### Required work
Retype the entries exactly; omit all pictures.

Object tracking records:
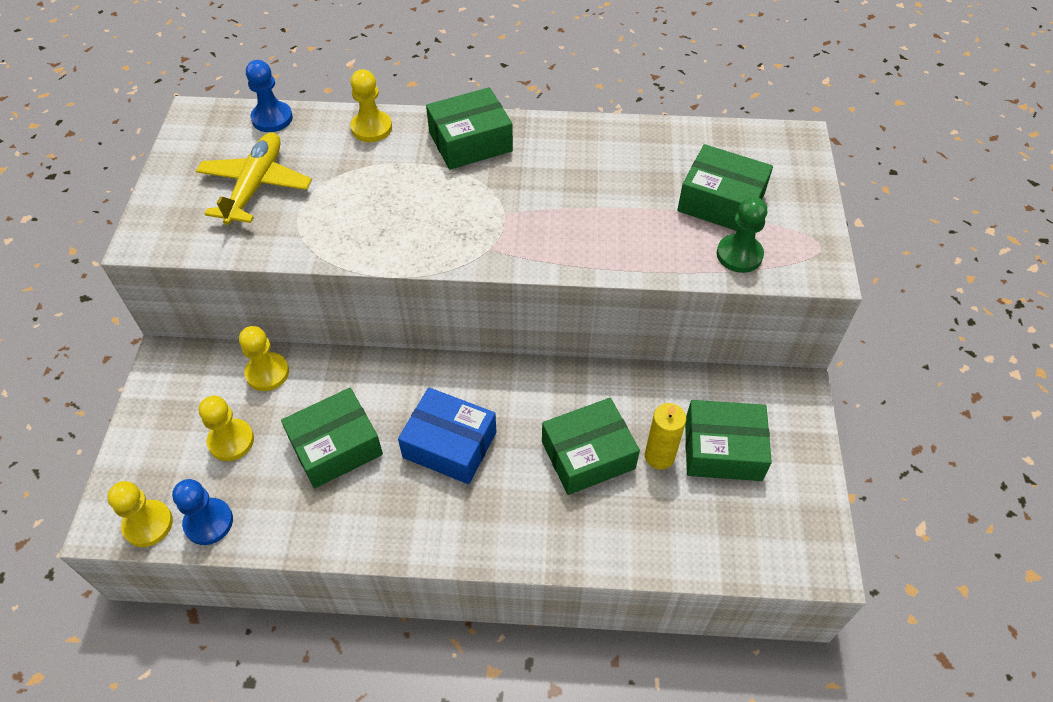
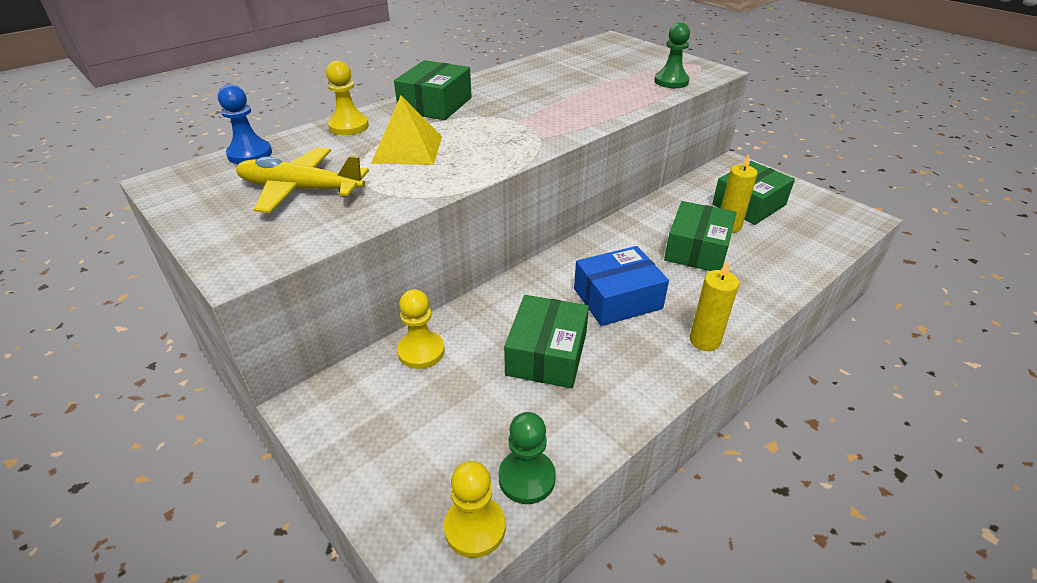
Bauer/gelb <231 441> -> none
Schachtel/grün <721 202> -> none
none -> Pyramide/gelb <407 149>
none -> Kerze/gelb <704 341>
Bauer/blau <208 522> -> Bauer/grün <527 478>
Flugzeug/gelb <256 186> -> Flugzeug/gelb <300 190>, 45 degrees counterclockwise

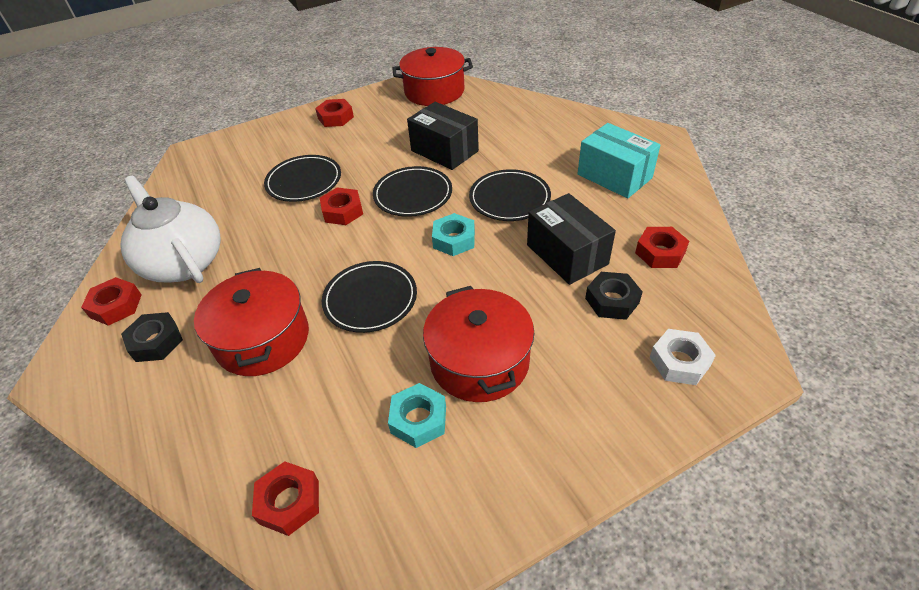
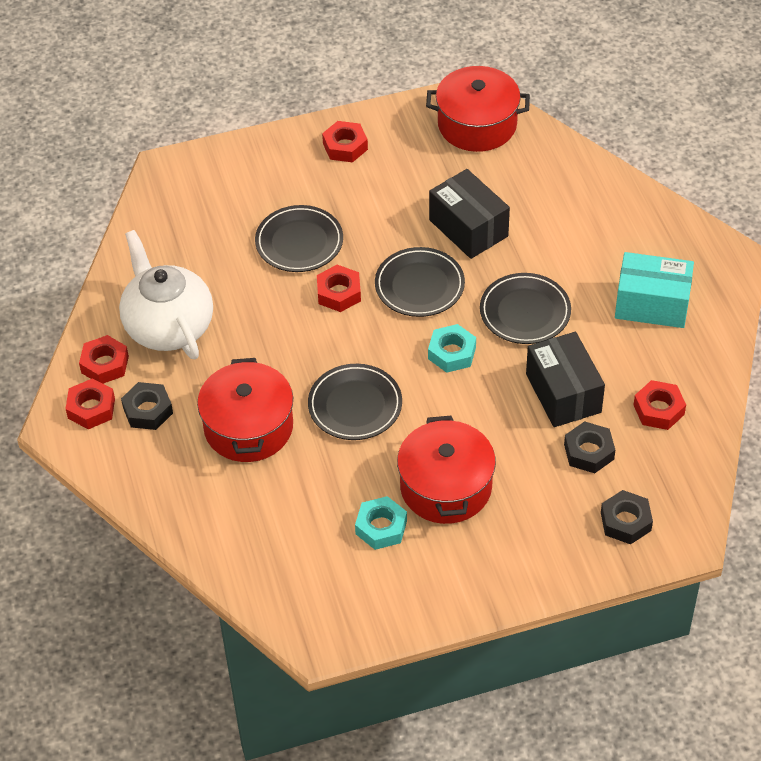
Sechskantmutter/rot <289 502> -> Sechskantmutter/rot <91 408>, moved
Sechskantmutter/weiß <679 362> -> Sechskantmutter/schwarz <625 521>
Schachtel/türkis <614 176> -> Schachtel/türkis <652 304>, 45 degrees counterclockwise

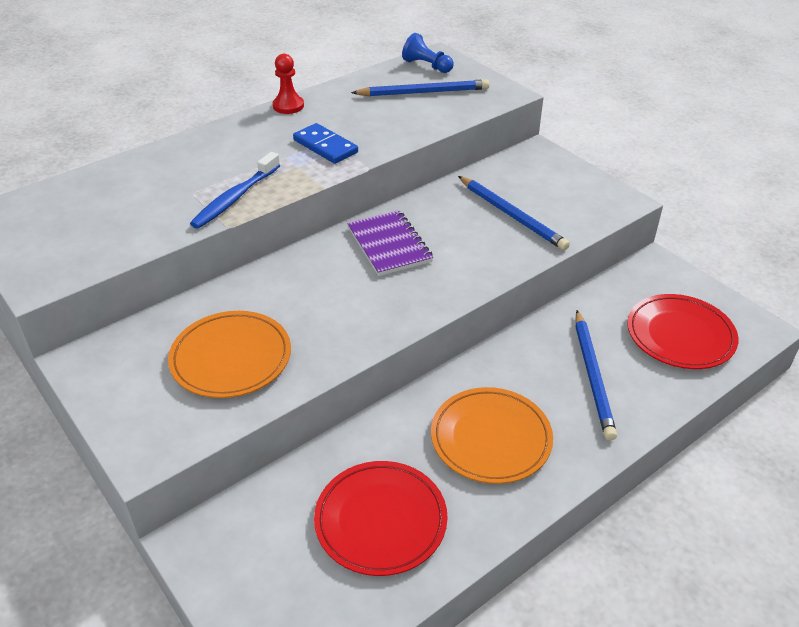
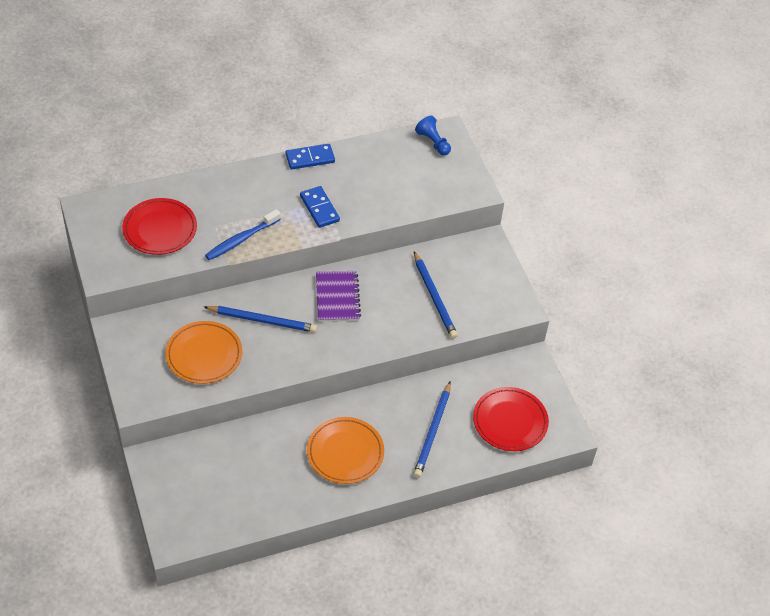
Teller/rot <380 520> -> Teller/rot <160 229>, moved
Bleistift/blau <423 92> -> Bleistift/blau <262 320>, moved
Bauer/rot <288 106> -> Dominostein/blau <310 158>

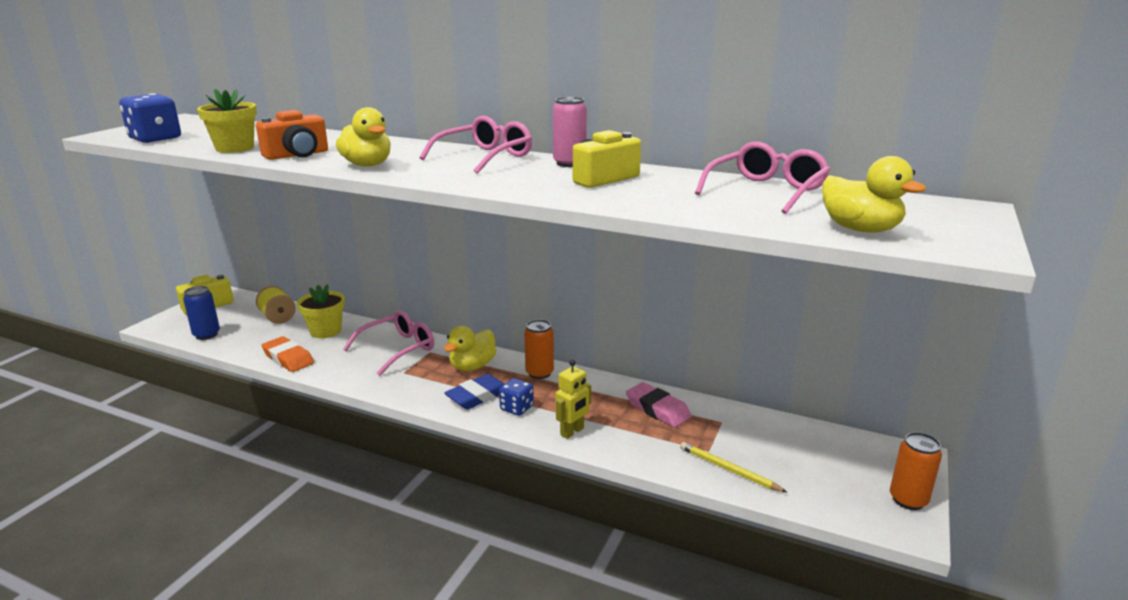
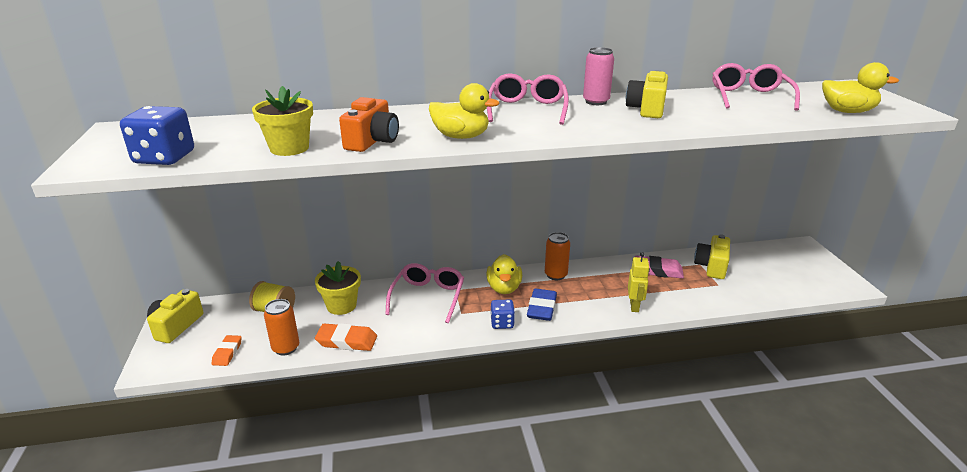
Bleistift/gelb <728 469> -> none
none -> Kamera/gelb <711 266>
Spielwürfel/blau <516 408> -> Spielwürfel/blau <502 323>, moved
Dose/orange <908 500> -> Dose/orange <286 348>, moved
Dose/blau <206 335> -> Radiergummi/orange <227 353>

### Written solution
Bauer/gelb <231 441> -> none
Schachtel/grün <721 202> -> none
none -> Pyramide/gelb <407 149>
none -> Kerze/gelb <704 341>
Bauer/blau <208 522> -> Bauer/grün <527 478>
Flugzeug/gelb <256 186> -> Flugzeug/gelb <300 190>, 45 degrees counterclockwise

Sechskantmutter/rot <289 502> -> Sechskantmutter/rot <91 408>, moved
Sechskantmutter/weiß <679 362> -> Sechskantmutter/schwarz <625 521>
Schachtel/türkis <614 176> -> Schachtel/türkis <652 304>, 45 degrees counterclockwise

Teller/rot <380 520> -> Teller/rot <160 229>, moved
Bleistift/blau <423 92> -> Bleistift/blau <262 320>, moved
Bauer/rot <288 106> -> Dominostein/blau <310 158>

Bleistift/gelb <728 469> -> none
none -> Kamera/gelb <711 266>
Spielwürfel/blau <516 408> -> Spielwürfel/blau <502 323>, moved
Dose/orange <908 500> -> Dose/orange <286 348>, moved
Dose/blau <206 335> -> Radiergummi/orange <227 353>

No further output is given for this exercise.